Work task: Could you set down exactly the lines in the records below between the line holding "(456, 221) = (327, 93): green" and the line holding "camera: 45 degrees left, 10 degrees down", inclusive?

═══ Data

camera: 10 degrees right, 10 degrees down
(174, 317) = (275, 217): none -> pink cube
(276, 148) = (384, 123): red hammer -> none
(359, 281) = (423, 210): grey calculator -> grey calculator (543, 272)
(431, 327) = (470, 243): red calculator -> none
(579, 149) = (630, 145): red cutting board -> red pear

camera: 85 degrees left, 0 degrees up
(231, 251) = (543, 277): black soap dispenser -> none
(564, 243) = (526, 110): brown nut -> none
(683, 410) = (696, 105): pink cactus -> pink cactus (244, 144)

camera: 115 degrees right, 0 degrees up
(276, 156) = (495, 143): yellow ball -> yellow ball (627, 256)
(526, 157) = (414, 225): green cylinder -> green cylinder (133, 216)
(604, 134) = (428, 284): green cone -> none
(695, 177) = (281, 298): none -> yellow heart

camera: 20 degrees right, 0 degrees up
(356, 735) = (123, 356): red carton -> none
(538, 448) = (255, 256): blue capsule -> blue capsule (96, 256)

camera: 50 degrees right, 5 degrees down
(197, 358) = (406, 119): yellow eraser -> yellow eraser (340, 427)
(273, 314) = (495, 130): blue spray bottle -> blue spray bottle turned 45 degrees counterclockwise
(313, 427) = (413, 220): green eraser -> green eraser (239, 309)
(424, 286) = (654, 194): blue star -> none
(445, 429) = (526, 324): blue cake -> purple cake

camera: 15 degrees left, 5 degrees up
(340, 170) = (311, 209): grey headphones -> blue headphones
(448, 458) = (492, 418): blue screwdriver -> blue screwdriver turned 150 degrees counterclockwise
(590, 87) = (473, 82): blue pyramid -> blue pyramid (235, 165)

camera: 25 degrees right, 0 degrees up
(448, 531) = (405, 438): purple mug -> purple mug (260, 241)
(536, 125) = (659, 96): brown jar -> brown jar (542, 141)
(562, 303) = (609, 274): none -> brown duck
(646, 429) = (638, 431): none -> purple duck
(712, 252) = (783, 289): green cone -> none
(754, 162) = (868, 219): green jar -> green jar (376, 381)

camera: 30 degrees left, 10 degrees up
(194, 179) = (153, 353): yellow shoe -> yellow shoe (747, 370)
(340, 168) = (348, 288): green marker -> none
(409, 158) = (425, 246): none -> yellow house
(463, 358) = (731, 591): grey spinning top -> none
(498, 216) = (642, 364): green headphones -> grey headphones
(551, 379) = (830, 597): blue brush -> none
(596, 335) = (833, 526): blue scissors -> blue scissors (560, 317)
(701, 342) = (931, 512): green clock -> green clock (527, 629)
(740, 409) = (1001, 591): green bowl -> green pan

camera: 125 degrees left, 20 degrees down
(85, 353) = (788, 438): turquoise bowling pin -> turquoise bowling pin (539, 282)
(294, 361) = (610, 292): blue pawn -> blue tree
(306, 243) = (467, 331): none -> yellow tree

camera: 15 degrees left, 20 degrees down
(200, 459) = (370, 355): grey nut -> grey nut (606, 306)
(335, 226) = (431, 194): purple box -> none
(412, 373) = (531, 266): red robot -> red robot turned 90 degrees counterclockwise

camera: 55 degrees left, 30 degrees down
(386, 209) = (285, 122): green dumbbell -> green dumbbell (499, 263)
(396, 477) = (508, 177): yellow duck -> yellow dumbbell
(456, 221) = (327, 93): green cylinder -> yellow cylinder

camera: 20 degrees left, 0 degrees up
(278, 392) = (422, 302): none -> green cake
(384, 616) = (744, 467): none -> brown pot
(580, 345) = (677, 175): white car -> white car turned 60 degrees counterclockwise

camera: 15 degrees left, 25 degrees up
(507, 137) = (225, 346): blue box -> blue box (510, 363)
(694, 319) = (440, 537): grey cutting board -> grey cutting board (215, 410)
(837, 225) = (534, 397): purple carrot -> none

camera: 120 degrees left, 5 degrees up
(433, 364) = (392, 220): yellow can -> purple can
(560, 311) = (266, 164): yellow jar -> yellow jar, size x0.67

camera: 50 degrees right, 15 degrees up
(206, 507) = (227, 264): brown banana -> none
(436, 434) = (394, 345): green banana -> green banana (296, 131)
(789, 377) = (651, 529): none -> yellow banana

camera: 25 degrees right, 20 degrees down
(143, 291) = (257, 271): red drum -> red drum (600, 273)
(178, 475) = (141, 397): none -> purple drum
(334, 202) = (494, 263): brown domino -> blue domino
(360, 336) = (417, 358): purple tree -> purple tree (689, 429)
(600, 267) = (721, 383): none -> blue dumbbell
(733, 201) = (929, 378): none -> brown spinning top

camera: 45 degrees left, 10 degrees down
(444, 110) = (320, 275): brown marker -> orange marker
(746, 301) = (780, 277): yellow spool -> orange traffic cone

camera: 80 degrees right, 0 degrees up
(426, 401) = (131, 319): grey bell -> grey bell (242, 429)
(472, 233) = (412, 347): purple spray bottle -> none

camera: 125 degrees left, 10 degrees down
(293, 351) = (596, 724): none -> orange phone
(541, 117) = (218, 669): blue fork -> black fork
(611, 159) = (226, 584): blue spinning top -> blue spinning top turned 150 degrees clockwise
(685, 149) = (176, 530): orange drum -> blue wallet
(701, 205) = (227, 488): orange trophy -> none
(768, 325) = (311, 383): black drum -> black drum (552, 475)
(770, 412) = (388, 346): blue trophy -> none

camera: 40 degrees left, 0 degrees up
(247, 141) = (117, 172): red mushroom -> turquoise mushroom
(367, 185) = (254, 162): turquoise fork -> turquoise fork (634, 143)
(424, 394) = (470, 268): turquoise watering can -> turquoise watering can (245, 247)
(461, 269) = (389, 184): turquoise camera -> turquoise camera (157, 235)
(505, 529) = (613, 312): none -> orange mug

══════

Response area:
(456, 221) = (327, 93): green cylinder -> yellow cylinder

camera: 20 degrees left, 0 degrees up
(278, 392) = (422, 302): none -> green cake
(384, 616) = (744, 467): none -> brown pot
(580, 345) = (677, 175): white car -> white car turned 60 degrees counterclockwise

camera: 15 degrees left, 25 degrees up
(507, 137) = (225, 346): blue box -> blue box (510, 363)
(694, 319) = (440, 537): grey cutting board -> grey cutting board (215, 410)
(837, 225) = (534, 397): purple carrot -> none

camera: 120 degrees left, 5 degrees up
(433, 364) = (392, 220): yellow can -> purple can
(560, 311) = (266, 164): yellow jar -> yellow jar, size x0.67

camera: 50 degrees right, 15 degrees up
(206, 507) = (227, 264): brown banana -> none
(436, 434) = (394, 345): green banana -> green banana (296, 131)
(789, 377) = (651, 529): none -> yellow banana

camera: 25 degrees right, 20 degrees down
(143, 291) = (257, 271): red drum -> red drum (600, 273)
(178, 475) = (141, 397): none -> purple drum
(334, 202) = (494, 263): brown domino -> blue domino
(360, 336) = (417, 358): purple tree -> purple tree (689, 429)
(600, 267) = (721, 383): none -> blue dumbbell
(733, 201) = (929, 378): none -> brown spinning top

camera: 45 degrees left, 10 degrees down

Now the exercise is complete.